(Records contained in a dataset)

● ● ●

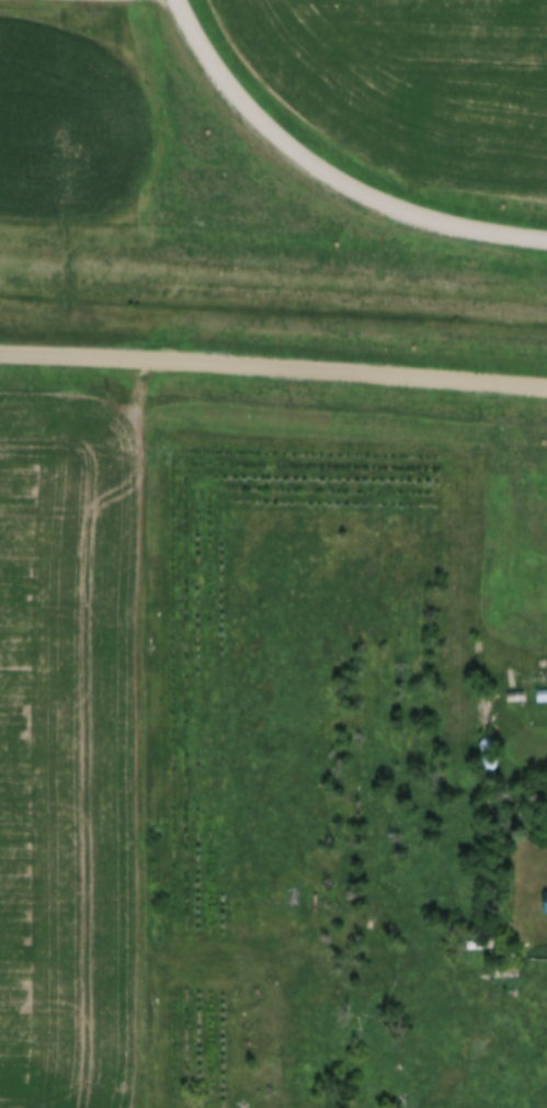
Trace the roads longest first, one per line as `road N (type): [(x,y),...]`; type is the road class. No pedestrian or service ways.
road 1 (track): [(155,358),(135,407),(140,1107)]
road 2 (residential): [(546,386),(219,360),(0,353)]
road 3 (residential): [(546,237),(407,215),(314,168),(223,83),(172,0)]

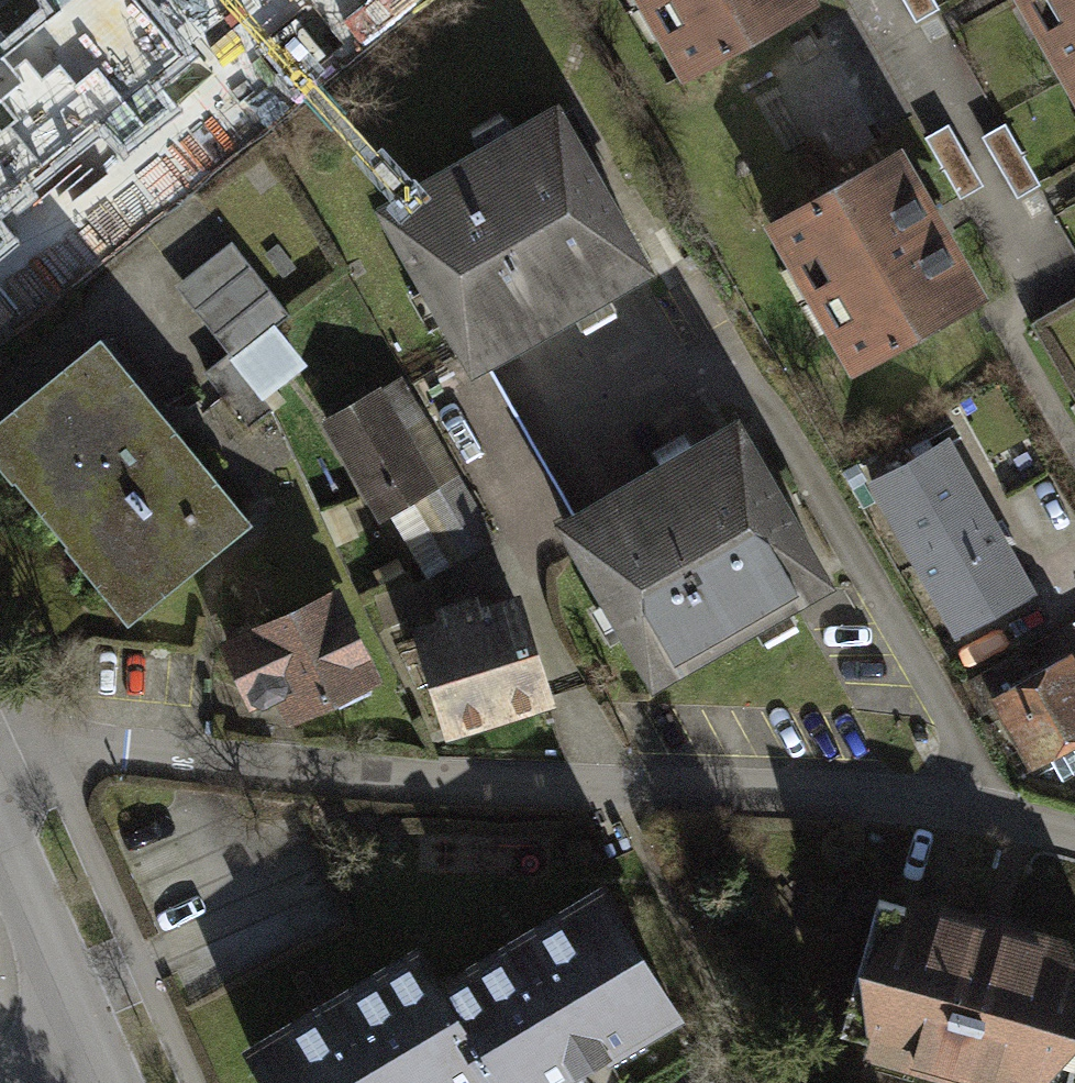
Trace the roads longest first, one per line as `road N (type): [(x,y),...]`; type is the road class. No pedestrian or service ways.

● ● ●

* [Task statement]:
Write out the records above in full and exactly, with no pictures.

* [Exercise solution]:
Trace the roads longest first, one per line as `road N (type): [(x,y),...]`; type is the road class. No pedestrian or service ways.
road 1 (track): [(155,358),(135,407),(140,1107)]
road 2 (residential): [(546,386),(219,360),(0,353)]
road 3 (residential): [(546,237),(407,215),(314,168),(223,83),(172,0)]

Trace the roads longest first, one per line as `road N (type): [(x,y),...]`; type is the road class. No pedestrian or service ways.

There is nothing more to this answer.